[The records]
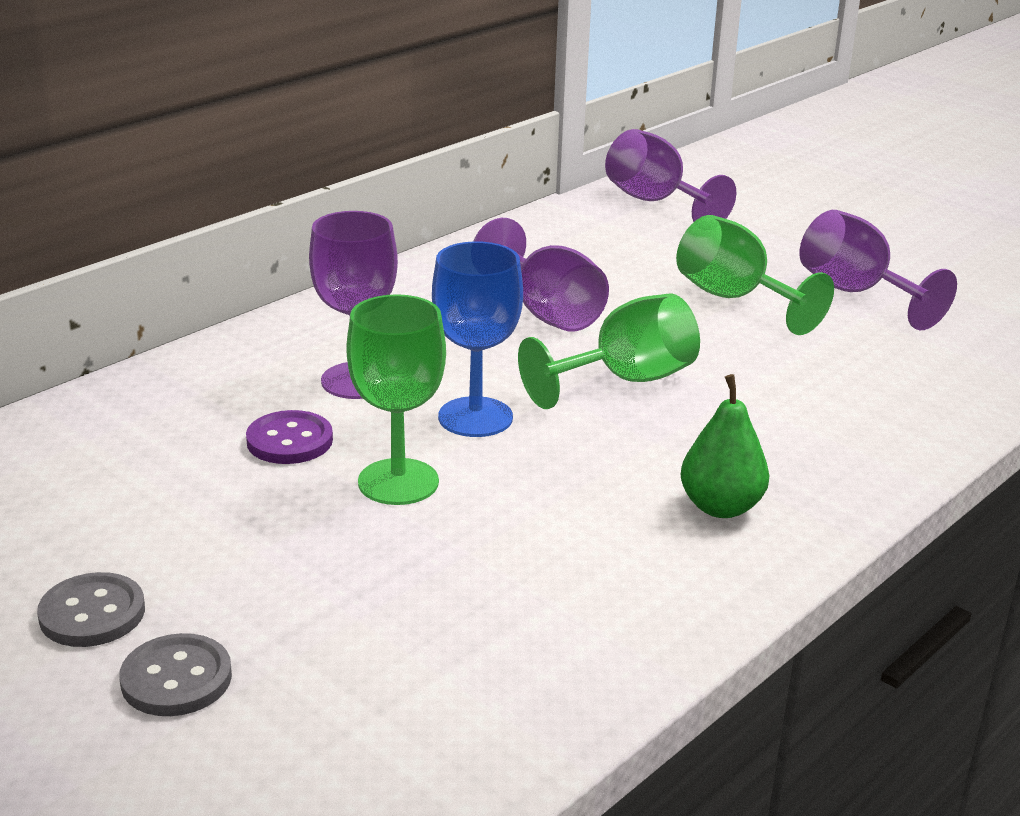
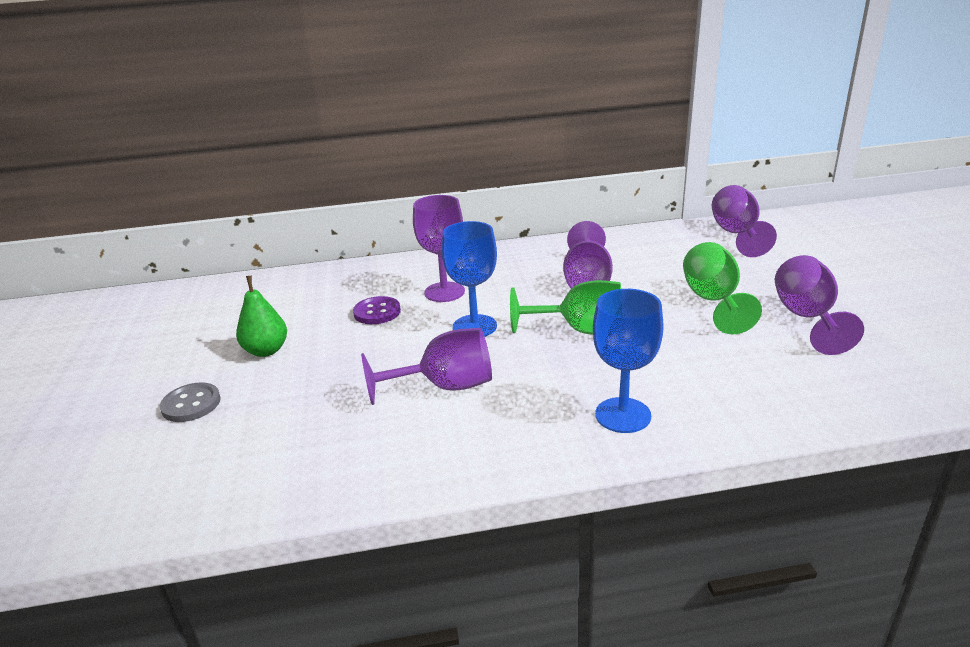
camera: 40 degrees right, 0 degrees up
grey button [37,572,145,647] -> none
green goblet [347,294,446,505] -> none
green pear [681,374,769,518] -> green pear moved to [236,275,287,357]
none -> purple goblet [361,328,492,405]
none -> blue goblet [593,289,664,433]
[/The records]
* Work task
For every entry, return its exact wording and leave out any image.

* Task answer
camera: 40 degrees right, 0 degrees up
grey button [37,572,145,647] -> none
green goblet [347,294,446,505] -> none
green pear [681,374,769,518] -> green pear moved to [236,275,287,357]
none -> purple goblet [361,328,492,405]
none -> blue goblet [593,289,664,433]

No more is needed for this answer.